[Your goal] Please reproduce all the records exactly while leaving out their pictures.

[Saved data entries]
= = = =
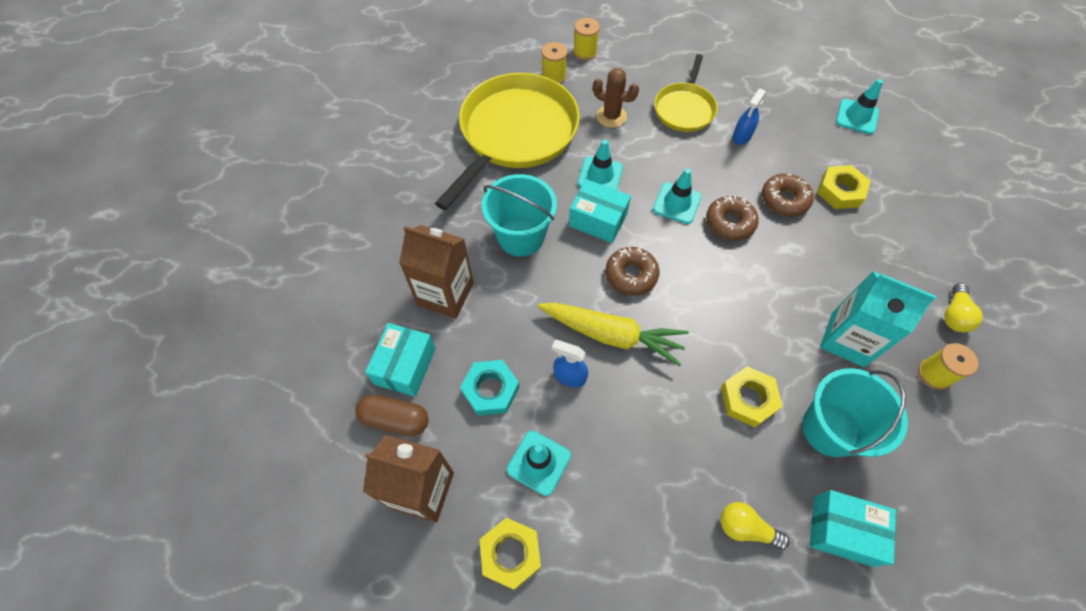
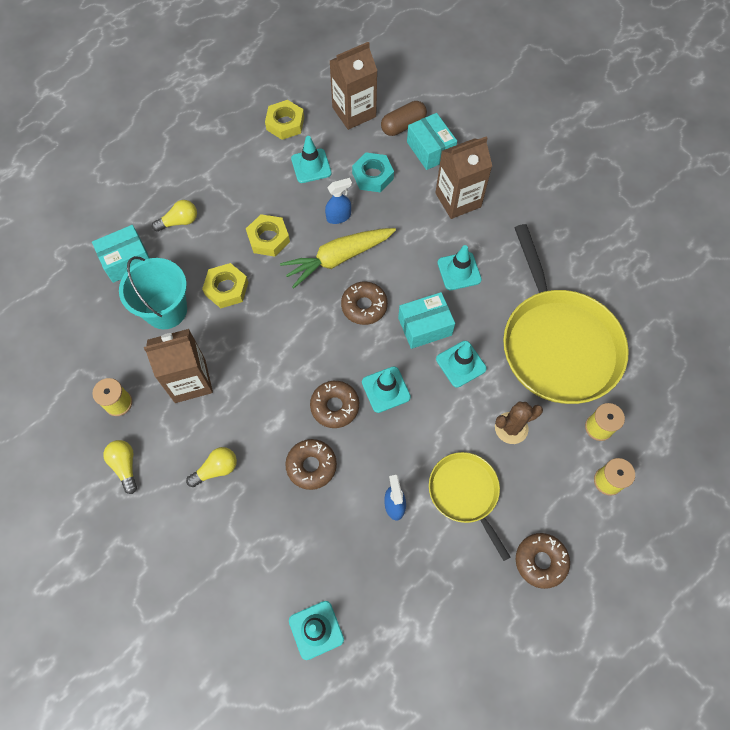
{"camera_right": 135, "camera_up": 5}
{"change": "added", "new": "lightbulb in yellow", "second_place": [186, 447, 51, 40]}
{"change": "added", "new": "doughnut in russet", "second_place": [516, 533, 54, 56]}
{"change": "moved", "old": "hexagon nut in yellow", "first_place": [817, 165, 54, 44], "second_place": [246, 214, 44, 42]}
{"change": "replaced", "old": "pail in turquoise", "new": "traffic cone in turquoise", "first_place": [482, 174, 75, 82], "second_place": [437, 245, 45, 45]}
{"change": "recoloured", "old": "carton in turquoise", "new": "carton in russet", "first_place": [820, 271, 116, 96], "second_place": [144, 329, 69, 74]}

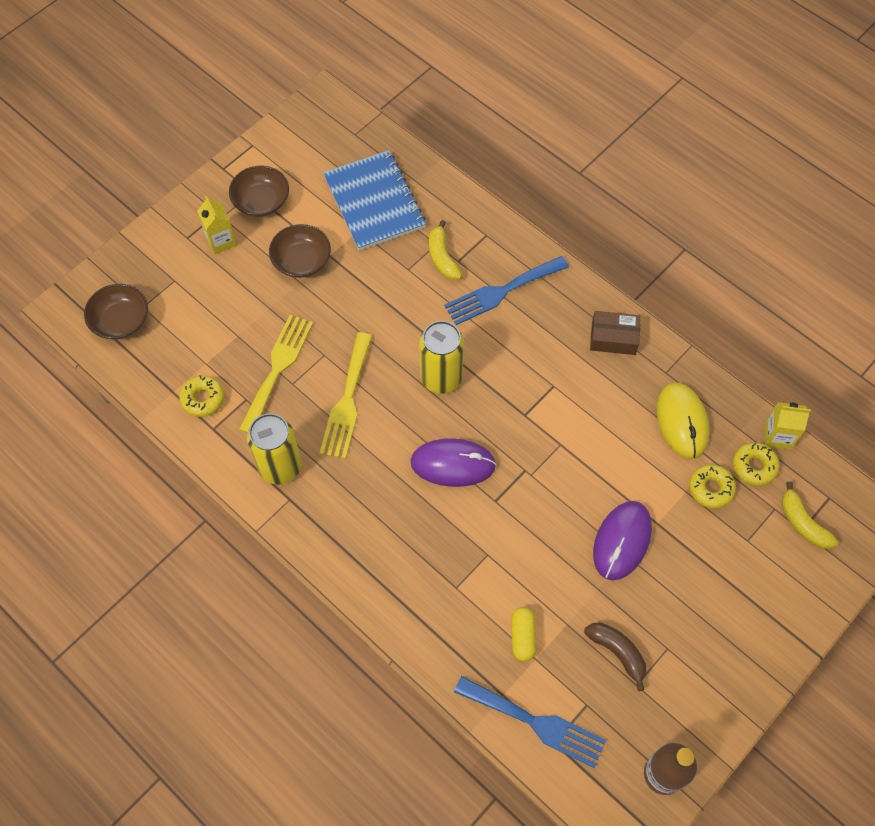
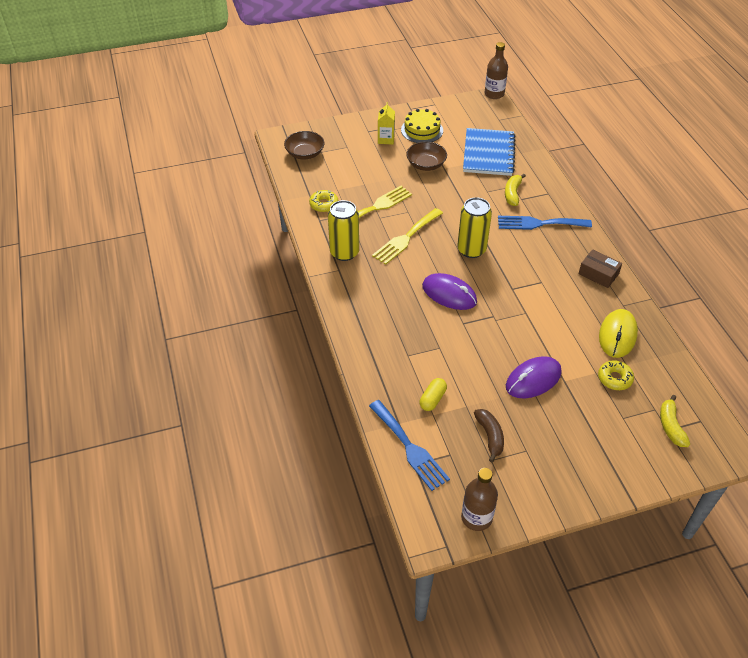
{"camera_right": 30, "camera_up": -15}
{"change": "removed", "old": "doughnut in yellow", "first_place": [733, 442, 47, 44]}
{"change": "removed", "old": "carton in yellow", "first_place": [765, 402, 46, 48]}
{"change": "added", "new": "drink bottle in russet", "second_place": [484, 42, 24, 57]}
{"change": "replaced", "old": "serving bowl in russet", "new": "layer cake in yellow", "first_place": [229, 166, 60, 51], "second_place": [401, 109, 42, 34]}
= = = =
[Result of the task]
{"camera_right": 135, "camera_up": 5}
{"change": "added", "new": "lightbulb in yellow", "second_place": [186, 447, 51, 40]}
{"change": "added", "new": "doughnut in russet", "second_place": [516, 533, 54, 56]}
{"change": "moved", "old": "hexagon nut in yellow", "first_place": [817, 165, 54, 44], "second_place": [246, 214, 44, 42]}
{"change": "replaced", "old": "pail in turquoise", "new": "traffic cone in turquoise", "first_place": [482, 174, 75, 82], "second_place": [437, 245, 45, 45]}
{"change": "recoloured", "old": "carton in turquoise", "new": "carton in russet", "first_place": [820, 271, 116, 96], "second_place": [144, 329, 69, 74]}

{"camera_right": 30, "camera_up": -15}
{"change": "removed", "old": "doughnut in yellow", "first_place": [733, 442, 47, 44]}
{"change": "removed", "old": "carton in yellow", "first_place": [765, 402, 46, 48]}
{"change": "added", "new": "drink bottle in russet", "second_place": [484, 42, 24, 57]}
{"change": "replaced", "old": "serving bowl in russet", "new": "layer cake in yellow", "first_place": [229, 166, 60, 51], "second_place": [401, 109, 42, 34]}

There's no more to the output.